**TRY IT:**
The data below holds a line containing "none -> orange brick A1:A3 level 1" and a line containing "none -> green brick G1:H1 level 2"; please quote exactly those two lines and every line between them, and nothing else.

(Records excerpted from a collection)
::::
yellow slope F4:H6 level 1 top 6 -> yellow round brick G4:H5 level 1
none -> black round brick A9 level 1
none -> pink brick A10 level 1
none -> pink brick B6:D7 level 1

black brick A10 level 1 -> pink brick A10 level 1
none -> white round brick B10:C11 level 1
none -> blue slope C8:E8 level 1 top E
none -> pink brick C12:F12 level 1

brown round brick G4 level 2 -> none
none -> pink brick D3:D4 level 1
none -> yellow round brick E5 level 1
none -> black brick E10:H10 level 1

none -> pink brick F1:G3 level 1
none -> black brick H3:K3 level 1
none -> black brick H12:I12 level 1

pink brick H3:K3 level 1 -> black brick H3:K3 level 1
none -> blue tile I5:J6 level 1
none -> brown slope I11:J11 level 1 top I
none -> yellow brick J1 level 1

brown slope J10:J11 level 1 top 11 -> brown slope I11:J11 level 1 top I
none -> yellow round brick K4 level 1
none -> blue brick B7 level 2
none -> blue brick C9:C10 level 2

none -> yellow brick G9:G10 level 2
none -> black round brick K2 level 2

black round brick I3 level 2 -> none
::::
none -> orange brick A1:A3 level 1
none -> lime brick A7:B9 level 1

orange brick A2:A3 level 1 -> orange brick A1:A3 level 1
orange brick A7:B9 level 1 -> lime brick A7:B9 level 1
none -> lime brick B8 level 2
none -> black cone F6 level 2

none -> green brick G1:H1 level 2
::::
**SOLUTION FOR THIS PROBLEM:**
none -> orange brick A1:A3 level 1
none -> lime brick A7:B9 level 1

orange brick A2:A3 level 1 -> orange brick A1:A3 level 1
orange brick A7:B9 level 1 -> lime brick A7:B9 level 1
none -> lime brick B8 level 2
none -> black cone F6 level 2

none -> green brick G1:H1 level 2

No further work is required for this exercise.